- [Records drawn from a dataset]
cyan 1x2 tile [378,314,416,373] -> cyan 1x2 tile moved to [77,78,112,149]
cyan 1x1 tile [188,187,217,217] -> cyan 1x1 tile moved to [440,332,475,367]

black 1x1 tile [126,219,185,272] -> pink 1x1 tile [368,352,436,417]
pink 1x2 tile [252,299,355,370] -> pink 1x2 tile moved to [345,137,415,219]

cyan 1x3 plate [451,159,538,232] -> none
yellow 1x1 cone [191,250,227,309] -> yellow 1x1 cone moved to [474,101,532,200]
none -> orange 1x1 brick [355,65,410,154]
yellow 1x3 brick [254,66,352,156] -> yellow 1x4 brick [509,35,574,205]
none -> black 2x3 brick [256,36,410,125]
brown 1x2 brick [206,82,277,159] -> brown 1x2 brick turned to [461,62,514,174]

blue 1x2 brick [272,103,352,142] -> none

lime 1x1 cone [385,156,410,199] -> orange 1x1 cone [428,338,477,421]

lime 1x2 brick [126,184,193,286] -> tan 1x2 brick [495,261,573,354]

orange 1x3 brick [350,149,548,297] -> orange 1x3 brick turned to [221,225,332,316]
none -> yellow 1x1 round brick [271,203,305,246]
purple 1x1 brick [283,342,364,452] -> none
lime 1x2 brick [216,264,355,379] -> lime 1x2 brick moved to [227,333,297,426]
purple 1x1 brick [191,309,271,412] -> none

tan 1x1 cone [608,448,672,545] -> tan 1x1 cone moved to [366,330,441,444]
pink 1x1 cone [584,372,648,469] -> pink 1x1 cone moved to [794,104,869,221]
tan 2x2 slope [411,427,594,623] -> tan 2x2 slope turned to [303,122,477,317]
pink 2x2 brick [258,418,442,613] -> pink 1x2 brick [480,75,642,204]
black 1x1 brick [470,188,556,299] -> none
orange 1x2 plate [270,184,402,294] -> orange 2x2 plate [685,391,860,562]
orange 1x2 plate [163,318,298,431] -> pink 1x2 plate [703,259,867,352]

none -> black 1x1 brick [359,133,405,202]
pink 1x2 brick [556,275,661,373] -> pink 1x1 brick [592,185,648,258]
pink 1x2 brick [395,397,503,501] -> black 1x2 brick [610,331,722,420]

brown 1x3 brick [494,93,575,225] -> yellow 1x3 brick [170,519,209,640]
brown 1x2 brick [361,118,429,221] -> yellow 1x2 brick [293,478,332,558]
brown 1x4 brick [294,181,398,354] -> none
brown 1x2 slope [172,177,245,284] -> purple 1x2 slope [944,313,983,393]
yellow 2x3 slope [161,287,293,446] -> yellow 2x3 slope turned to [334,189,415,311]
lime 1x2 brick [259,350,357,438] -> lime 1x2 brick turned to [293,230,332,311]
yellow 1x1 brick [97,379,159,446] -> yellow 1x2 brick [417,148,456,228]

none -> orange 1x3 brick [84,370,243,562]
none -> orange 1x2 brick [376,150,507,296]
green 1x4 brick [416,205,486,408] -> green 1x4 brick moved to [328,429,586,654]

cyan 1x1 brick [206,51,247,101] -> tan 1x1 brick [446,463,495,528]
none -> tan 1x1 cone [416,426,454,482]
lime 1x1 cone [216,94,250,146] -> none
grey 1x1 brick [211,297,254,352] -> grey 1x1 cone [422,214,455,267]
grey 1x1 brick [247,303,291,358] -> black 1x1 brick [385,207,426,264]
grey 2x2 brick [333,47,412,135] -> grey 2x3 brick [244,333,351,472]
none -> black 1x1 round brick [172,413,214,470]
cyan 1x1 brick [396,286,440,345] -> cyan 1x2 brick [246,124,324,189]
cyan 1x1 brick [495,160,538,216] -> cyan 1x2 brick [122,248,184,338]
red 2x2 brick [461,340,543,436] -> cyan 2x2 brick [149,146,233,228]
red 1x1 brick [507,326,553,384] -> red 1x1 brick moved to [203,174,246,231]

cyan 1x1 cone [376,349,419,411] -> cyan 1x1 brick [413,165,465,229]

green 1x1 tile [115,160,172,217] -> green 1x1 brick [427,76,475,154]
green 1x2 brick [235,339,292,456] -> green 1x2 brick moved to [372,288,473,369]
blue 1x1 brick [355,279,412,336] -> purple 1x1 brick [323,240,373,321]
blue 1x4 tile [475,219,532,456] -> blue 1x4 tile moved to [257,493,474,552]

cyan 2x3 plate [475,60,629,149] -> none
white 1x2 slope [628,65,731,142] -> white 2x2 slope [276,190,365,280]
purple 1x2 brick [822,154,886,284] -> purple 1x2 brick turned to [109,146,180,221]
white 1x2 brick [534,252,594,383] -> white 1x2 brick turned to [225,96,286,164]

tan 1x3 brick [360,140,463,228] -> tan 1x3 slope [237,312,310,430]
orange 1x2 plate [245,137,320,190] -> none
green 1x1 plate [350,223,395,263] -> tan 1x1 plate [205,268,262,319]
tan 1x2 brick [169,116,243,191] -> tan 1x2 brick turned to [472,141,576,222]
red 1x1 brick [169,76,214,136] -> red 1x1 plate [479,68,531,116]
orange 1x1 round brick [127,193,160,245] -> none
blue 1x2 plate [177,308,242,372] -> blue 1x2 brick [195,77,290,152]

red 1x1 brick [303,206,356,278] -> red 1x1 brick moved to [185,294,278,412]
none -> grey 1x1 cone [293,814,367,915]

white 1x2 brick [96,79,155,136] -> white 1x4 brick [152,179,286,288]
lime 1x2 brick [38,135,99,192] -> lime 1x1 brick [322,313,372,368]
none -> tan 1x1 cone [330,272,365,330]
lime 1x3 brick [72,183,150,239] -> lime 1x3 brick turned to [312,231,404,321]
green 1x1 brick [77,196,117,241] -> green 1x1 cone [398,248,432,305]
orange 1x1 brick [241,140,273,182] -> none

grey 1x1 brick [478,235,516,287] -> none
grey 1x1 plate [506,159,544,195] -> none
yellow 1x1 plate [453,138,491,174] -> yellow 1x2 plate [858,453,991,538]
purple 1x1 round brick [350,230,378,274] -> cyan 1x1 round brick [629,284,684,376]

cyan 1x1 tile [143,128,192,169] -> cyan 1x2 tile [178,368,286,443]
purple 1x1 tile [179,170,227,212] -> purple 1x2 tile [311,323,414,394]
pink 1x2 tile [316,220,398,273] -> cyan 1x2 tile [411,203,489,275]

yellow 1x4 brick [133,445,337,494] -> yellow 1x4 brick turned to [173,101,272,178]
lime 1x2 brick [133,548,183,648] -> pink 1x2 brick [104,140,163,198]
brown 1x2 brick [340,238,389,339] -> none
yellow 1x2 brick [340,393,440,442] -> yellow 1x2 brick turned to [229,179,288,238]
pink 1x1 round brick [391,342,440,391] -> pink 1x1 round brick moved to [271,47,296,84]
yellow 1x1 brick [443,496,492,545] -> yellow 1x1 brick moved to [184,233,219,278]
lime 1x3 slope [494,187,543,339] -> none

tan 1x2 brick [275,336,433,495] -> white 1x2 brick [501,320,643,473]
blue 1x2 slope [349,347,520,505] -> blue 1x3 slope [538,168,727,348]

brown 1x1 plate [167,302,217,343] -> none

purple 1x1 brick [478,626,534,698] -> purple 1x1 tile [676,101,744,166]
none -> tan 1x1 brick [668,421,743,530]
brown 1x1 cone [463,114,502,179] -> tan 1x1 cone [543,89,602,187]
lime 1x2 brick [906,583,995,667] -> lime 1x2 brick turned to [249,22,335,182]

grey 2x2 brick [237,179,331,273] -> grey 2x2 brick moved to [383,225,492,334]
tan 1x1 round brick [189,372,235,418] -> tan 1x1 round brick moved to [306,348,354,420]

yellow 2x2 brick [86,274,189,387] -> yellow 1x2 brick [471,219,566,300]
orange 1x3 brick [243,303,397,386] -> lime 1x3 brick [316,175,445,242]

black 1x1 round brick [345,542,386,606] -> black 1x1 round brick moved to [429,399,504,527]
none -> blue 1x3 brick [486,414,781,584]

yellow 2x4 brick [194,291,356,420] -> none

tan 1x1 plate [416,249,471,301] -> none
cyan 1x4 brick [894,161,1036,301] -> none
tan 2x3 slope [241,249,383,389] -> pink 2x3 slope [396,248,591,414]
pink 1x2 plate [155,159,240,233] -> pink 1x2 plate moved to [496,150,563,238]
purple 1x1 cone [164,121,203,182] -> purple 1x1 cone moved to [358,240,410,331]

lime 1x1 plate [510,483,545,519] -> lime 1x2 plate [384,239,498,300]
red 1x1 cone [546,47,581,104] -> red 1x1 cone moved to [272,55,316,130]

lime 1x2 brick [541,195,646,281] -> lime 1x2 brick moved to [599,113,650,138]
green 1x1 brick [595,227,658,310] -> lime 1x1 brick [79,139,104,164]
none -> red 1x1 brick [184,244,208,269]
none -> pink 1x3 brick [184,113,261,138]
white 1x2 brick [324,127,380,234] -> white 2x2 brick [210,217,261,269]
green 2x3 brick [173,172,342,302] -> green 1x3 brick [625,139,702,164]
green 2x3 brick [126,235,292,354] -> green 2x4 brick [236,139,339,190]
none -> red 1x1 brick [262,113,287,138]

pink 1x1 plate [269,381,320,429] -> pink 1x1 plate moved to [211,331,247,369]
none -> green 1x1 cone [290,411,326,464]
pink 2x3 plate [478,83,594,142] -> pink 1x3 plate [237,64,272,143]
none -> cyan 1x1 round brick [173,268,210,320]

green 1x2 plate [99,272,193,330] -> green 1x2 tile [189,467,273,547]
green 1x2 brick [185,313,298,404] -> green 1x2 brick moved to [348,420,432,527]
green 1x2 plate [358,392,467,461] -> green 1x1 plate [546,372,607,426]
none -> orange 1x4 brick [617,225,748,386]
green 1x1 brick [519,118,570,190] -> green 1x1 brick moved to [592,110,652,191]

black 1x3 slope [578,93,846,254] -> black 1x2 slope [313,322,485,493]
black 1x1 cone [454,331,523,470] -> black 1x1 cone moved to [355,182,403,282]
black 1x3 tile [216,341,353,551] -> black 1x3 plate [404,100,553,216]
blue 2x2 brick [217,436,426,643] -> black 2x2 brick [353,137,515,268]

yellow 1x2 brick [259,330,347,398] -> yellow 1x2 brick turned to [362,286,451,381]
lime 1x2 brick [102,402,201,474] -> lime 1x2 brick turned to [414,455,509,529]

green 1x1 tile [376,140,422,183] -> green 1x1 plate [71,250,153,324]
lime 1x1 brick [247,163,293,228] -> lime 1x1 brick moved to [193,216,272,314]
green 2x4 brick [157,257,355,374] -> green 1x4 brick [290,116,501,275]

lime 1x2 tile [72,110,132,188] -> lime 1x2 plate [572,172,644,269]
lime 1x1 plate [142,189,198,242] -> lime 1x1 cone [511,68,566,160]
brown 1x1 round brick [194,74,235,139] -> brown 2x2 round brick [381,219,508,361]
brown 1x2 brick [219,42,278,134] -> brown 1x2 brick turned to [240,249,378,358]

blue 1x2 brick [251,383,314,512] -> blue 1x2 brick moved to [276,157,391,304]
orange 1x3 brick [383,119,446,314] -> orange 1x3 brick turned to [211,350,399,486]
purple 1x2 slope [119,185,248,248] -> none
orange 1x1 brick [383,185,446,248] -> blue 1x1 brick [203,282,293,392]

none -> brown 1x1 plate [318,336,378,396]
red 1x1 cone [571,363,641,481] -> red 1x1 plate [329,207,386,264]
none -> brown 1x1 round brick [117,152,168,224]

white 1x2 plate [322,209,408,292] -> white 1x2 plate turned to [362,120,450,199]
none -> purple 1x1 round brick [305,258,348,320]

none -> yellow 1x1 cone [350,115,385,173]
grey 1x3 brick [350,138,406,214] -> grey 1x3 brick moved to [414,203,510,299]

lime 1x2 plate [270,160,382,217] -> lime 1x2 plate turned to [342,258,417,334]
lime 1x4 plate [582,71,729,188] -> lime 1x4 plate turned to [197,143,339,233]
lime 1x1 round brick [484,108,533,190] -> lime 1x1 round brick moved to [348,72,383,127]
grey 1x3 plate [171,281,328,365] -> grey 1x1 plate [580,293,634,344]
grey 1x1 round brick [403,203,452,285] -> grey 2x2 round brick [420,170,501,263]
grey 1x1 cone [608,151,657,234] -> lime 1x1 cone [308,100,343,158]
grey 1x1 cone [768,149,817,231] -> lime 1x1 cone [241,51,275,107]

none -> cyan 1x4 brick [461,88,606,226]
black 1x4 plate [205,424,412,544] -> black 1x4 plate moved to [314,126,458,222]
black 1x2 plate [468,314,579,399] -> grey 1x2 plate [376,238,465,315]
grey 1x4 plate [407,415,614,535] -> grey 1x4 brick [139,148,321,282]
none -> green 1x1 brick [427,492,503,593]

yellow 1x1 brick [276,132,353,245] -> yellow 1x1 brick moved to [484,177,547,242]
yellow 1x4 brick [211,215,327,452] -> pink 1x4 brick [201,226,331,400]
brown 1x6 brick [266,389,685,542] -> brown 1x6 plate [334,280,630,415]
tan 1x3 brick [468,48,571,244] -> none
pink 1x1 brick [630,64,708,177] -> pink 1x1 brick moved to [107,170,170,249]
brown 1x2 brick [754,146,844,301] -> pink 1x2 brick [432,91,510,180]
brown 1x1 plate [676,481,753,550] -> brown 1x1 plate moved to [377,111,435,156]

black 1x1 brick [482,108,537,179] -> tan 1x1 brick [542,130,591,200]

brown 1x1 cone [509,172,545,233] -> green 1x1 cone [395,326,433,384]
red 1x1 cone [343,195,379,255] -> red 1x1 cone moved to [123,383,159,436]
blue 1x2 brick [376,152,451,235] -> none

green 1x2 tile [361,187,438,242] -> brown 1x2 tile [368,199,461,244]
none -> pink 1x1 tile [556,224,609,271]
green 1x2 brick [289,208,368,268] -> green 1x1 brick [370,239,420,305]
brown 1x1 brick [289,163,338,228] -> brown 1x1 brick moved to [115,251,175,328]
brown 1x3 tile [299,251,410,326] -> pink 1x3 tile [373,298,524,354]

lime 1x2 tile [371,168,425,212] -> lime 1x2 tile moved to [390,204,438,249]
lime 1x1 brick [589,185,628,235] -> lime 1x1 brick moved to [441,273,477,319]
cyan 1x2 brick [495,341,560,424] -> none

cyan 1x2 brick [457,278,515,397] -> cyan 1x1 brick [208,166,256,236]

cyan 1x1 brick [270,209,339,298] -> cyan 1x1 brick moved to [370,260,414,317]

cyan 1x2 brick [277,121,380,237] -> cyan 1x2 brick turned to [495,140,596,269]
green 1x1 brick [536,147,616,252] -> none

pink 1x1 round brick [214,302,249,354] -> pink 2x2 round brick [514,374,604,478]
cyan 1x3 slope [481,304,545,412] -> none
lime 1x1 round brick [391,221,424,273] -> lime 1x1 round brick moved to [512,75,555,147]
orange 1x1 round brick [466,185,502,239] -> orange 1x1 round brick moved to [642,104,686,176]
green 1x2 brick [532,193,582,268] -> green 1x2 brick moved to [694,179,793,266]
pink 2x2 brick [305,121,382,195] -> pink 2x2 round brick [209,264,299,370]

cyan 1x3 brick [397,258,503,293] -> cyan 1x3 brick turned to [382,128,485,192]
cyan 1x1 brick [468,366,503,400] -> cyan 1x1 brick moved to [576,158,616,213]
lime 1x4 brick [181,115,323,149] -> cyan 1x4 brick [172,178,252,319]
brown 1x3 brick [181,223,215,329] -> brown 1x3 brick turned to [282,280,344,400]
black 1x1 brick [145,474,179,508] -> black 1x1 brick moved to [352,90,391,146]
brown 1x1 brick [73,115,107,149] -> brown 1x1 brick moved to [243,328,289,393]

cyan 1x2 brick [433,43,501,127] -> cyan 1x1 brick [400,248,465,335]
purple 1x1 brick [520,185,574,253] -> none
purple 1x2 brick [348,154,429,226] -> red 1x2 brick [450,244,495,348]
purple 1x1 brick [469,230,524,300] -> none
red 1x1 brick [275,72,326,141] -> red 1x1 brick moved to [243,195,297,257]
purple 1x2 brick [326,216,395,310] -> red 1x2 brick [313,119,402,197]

- [WHAT THE EXERCISE ASKS]
A count alone is required. How many lines in the entries contain the string "white"?

- [RESULT FOR THIS TASK]
6